**RECORDS TO USE:**
──────────────────────────────

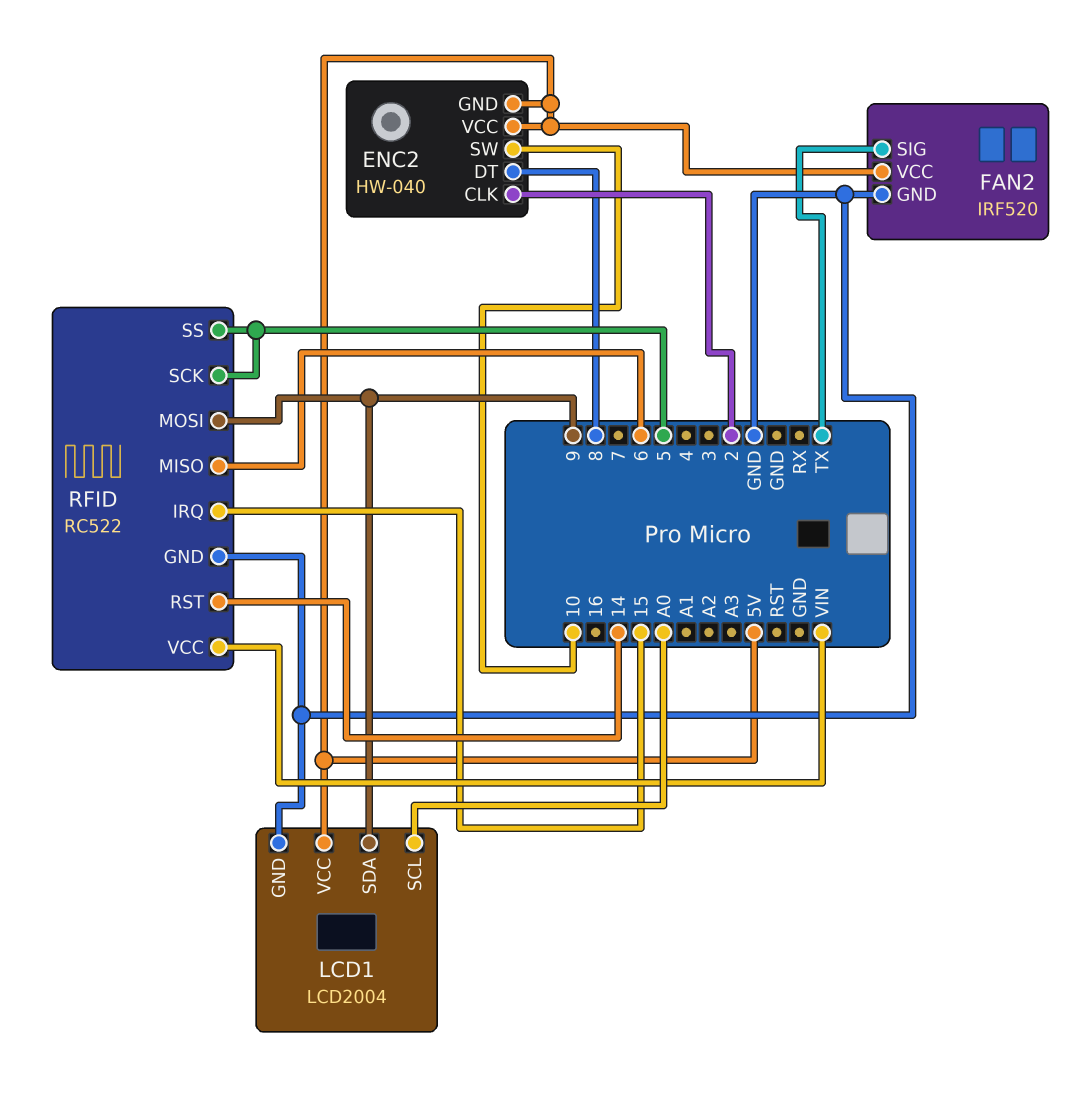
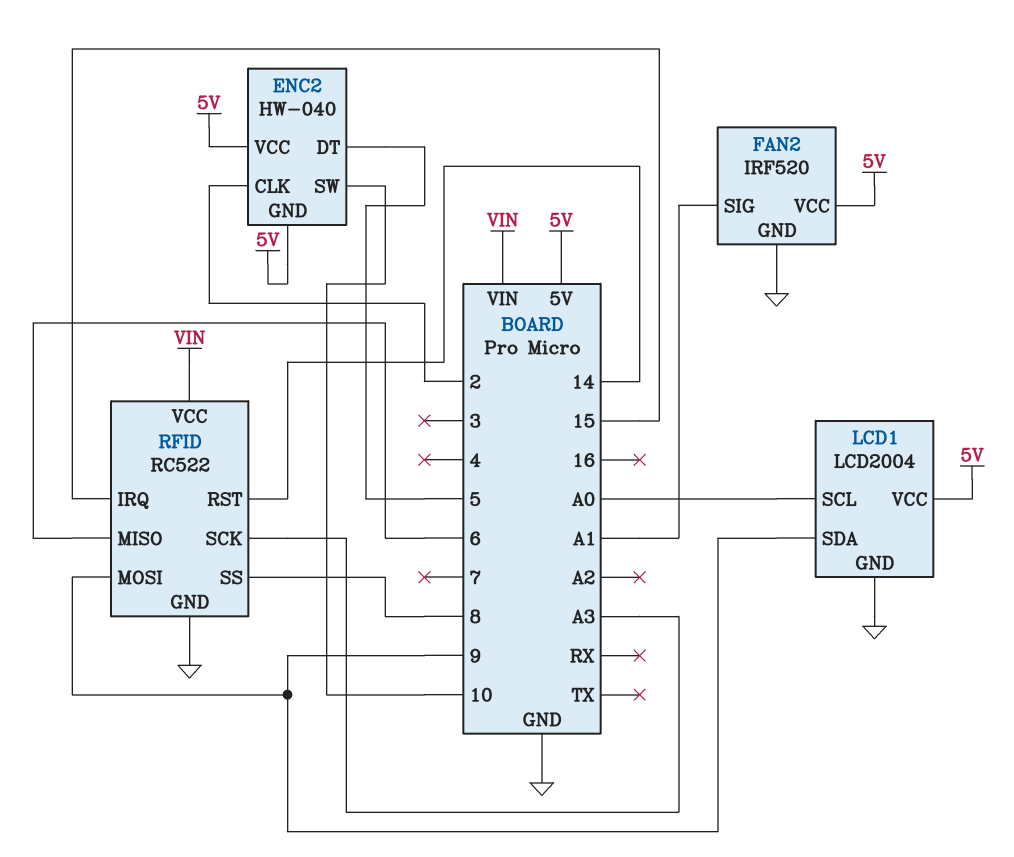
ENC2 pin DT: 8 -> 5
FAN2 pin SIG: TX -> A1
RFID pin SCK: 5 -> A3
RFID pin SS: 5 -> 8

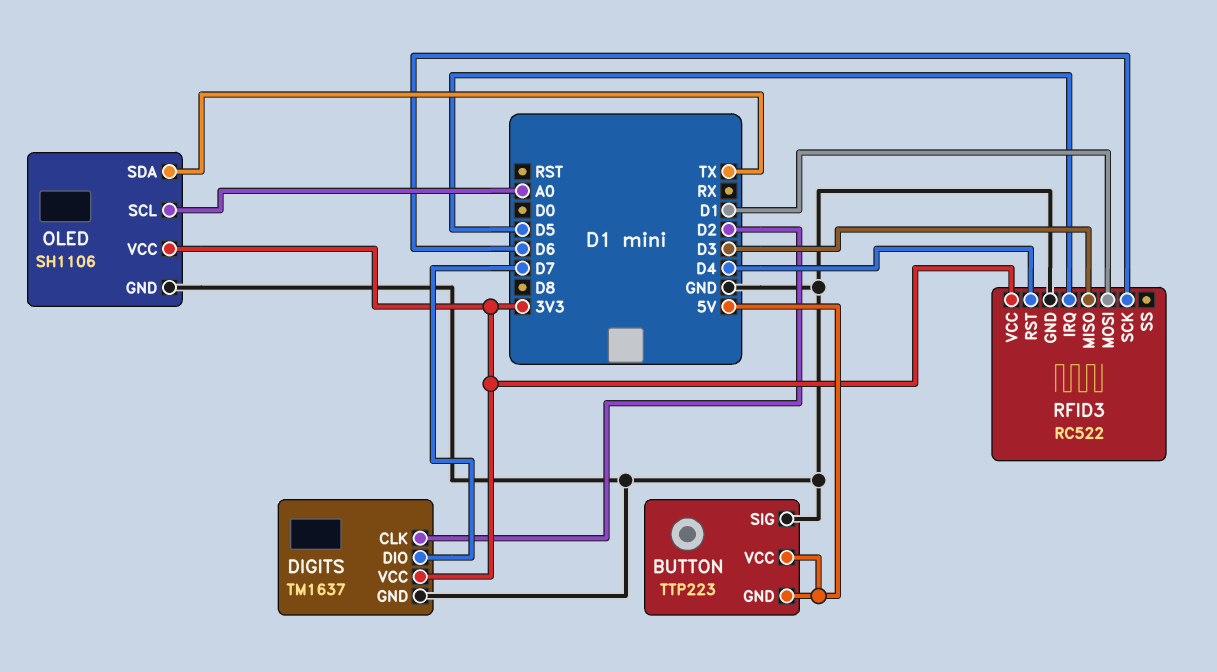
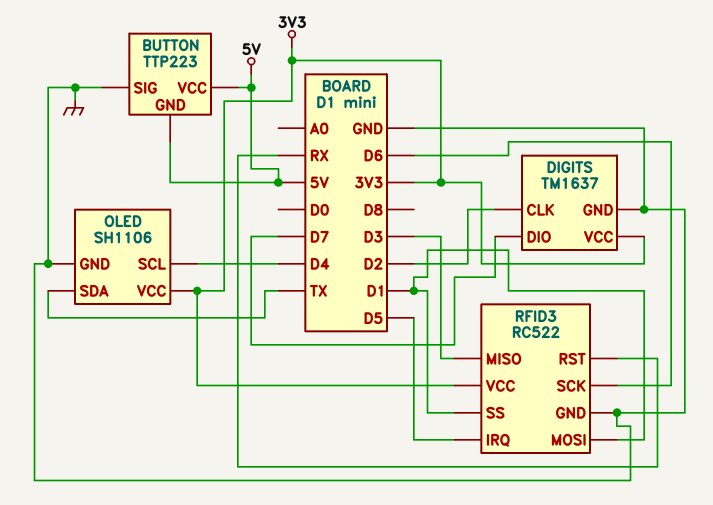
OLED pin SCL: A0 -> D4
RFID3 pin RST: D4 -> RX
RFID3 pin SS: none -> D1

──────────────────────────────

**BRIEF:** Everything but the pictures is needed: copy the data above exactly.

**SOLUTION TO THIS TASK:**
ENC2 pin DT: 8 -> 5
FAN2 pin SIG: TX -> A1
RFID pin SCK: 5 -> A3
RFID pin SS: 5 -> 8

OLED pin SCL: A0 -> D4
RFID3 pin RST: D4 -> RX
RFID3 pin SS: none -> D1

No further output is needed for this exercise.